** Exercise aim **
Below are the records; copy exactly the lines from the first through the one containing "(143, 244) = (46, 319): brown", both included, and leave out the pictures.

** Supplied information **
□ □ □

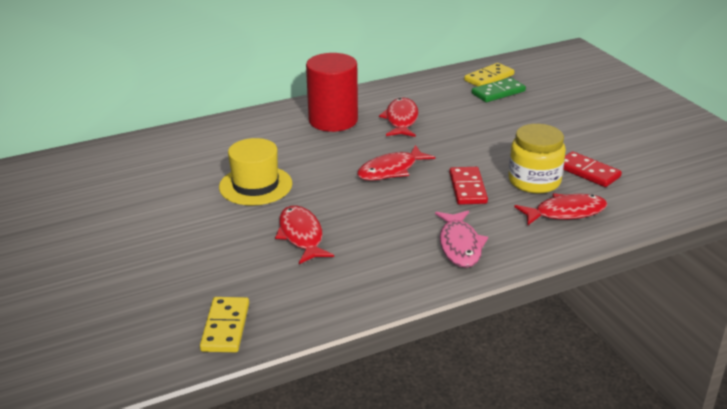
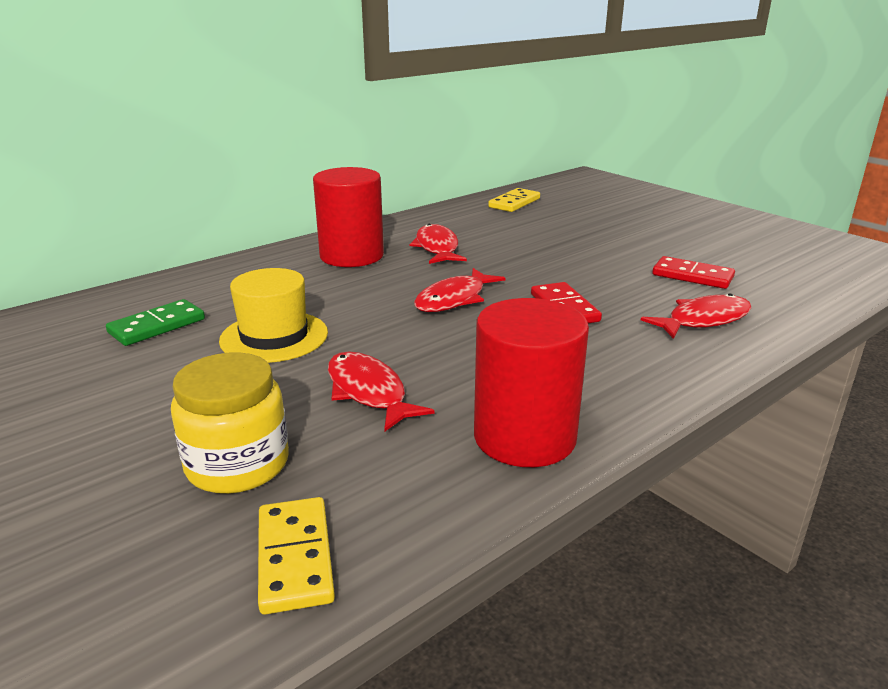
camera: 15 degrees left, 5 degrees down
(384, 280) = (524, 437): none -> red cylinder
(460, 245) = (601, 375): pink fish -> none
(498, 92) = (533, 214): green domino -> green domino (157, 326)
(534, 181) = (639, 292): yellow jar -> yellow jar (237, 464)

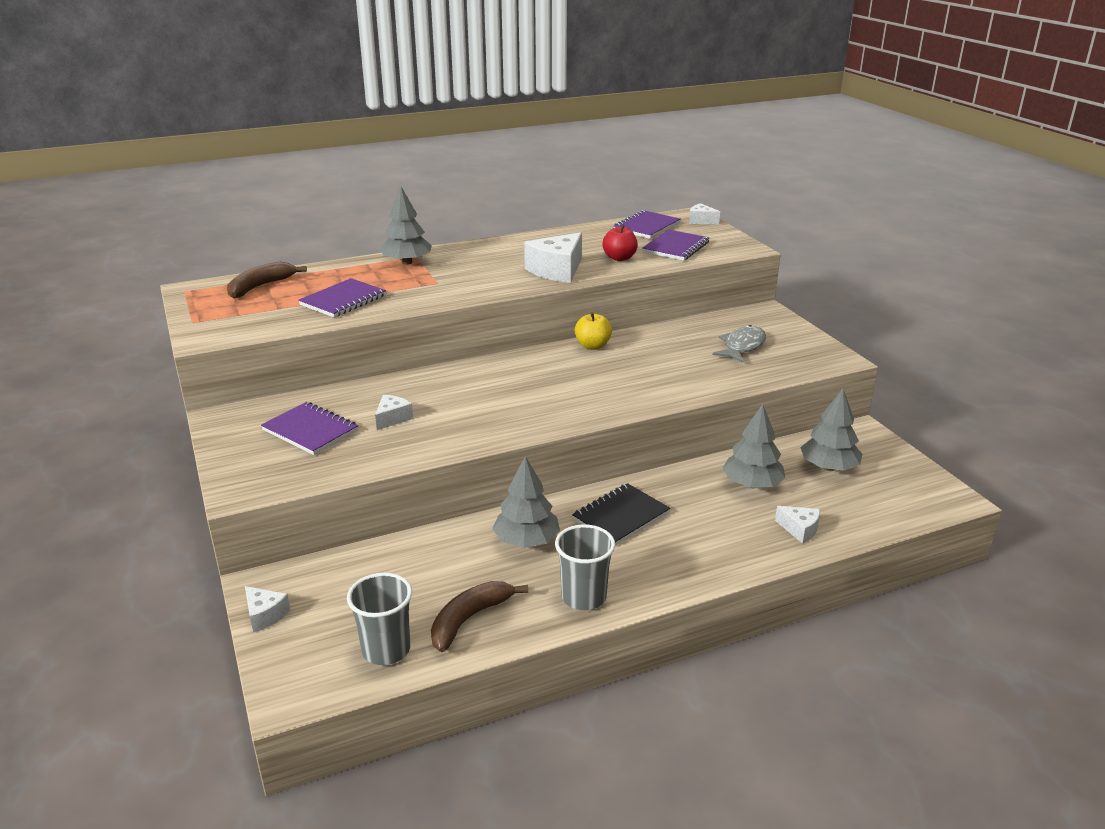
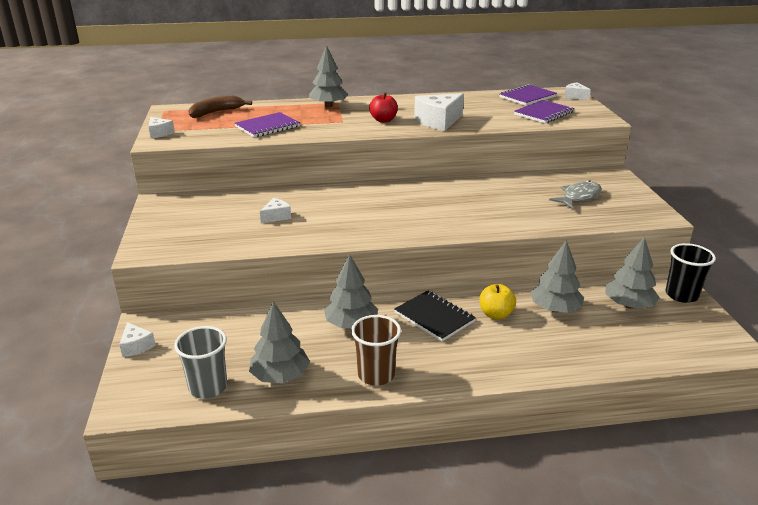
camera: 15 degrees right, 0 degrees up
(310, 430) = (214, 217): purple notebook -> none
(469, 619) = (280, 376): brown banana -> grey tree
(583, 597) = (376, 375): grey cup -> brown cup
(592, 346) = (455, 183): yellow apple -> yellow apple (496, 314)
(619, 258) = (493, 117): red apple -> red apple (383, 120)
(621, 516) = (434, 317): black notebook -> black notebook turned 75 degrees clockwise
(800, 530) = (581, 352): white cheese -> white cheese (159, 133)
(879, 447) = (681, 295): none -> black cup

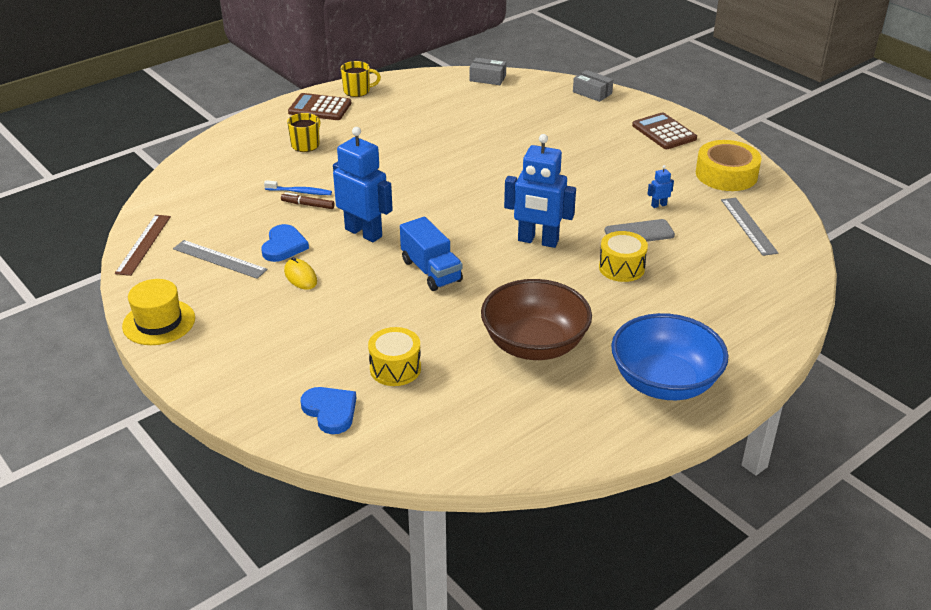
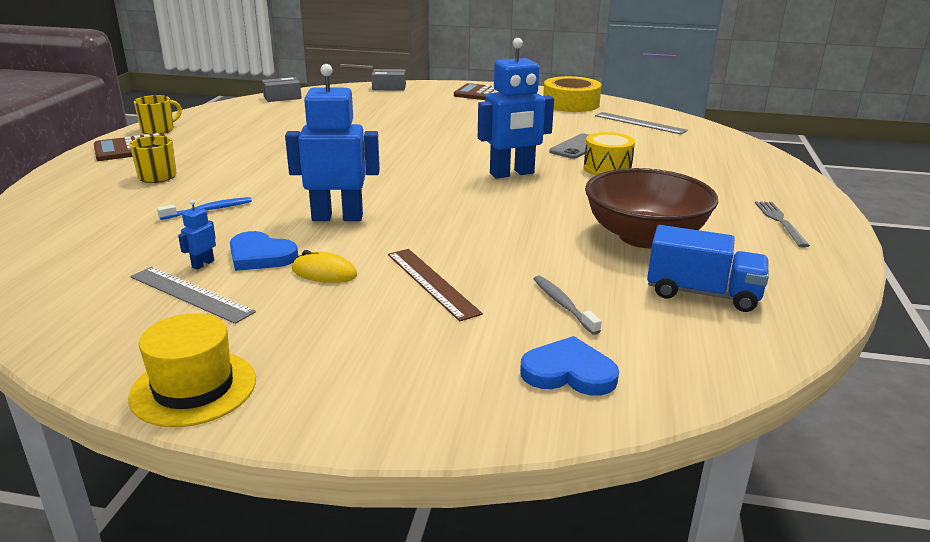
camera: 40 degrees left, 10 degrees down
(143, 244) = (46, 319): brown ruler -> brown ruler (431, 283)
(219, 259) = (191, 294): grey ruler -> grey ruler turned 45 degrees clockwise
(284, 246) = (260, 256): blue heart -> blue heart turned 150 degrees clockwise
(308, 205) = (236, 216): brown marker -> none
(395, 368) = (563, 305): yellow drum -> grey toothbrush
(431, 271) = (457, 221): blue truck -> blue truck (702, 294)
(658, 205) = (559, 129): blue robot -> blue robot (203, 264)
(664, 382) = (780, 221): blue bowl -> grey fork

□ □ □

** Solved problem **
camera: 15 degrees left, 5 degrees down
(384, 280) = (524, 437): none -> red cylinder
(460, 245) = (601, 375): pink fish -> none
(498, 92) = (533, 214): green domino -> green domino (157, 326)
(534, 181) = (639, 292): yellow jar -> yellow jar (237, 464)

camera: 15 degrees right, 0 degrees up
(310, 430) = (214, 217): purple notebook -> none
(469, 619) = (280, 376): brown banana -> grey tree
(583, 597) = (376, 375): grey cup -> brown cup
(592, 346) = (455, 183): yellow apple -> yellow apple (496, 314)
(619, 258) = (493, 117): red apple -> red apple (383, 120)
(621, 516) = (434, 317): black notebook -> black notebook turned 75 degrees clockwise
(800, 530) = (581, 352): white cheese -> white cheese (159, 133)
(879, 447) = (681, 295): none -> black cup

camera: 40 degrees left, 10 degrees down
(143, 244) = (46, 319): brown ruler -> brown ruler (431, 283)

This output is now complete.